▶ **Work instruction**
Among the records below, find each line that includes the string "orange" and copy it.

▶ **Records shown**

Segment Open

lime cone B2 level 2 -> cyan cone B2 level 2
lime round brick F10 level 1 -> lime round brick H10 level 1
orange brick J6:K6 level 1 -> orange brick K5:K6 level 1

Segment Closed
Segment Open

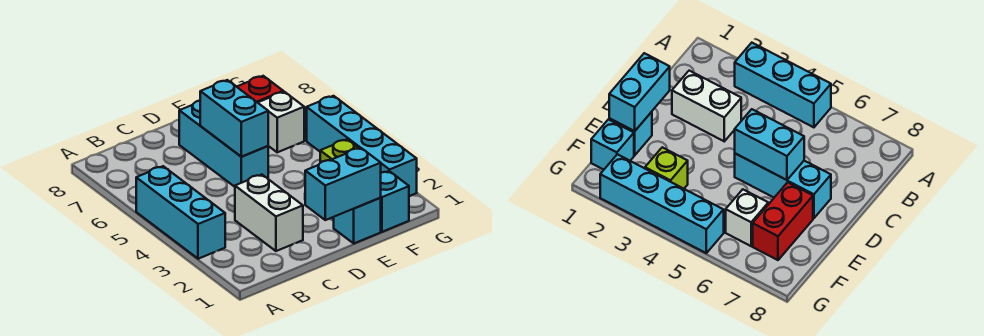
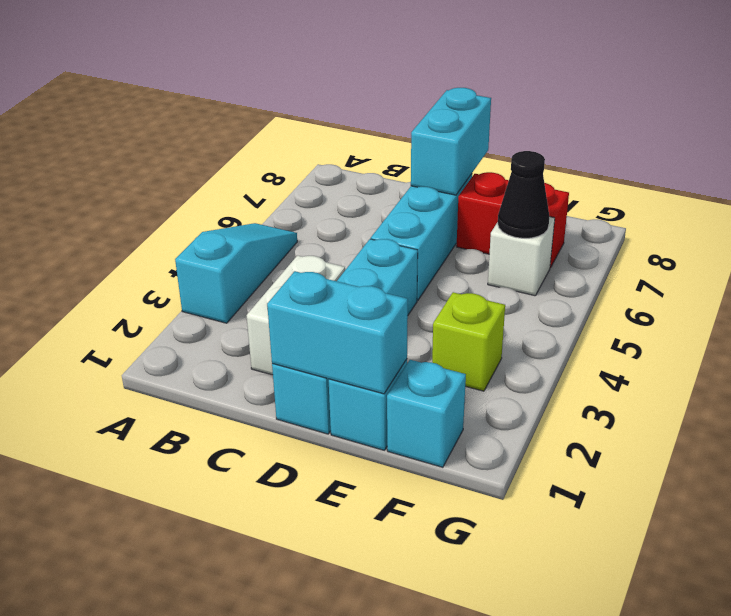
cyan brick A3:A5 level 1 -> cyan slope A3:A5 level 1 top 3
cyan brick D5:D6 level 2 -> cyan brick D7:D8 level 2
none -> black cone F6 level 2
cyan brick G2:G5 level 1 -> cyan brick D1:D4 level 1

Segment Closed
Segment Open

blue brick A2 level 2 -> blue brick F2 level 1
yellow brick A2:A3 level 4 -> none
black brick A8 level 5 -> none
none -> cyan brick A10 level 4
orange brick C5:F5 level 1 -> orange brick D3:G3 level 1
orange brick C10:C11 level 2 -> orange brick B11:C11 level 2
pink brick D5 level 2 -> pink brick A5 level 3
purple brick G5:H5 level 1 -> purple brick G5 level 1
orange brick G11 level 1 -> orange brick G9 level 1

Segment Closed

▶ **Exercise solution**
orange brick J6:K6 level 1 -> orange brick K5:K6 level 1
orange brick C5:F5 level 1 -> orange brick D3:G3 level 1
orange brick C10:C11 level 2 -> orange brick B11:C11 level 2
orange brick G11 level 1 -> orange brick G9 level 1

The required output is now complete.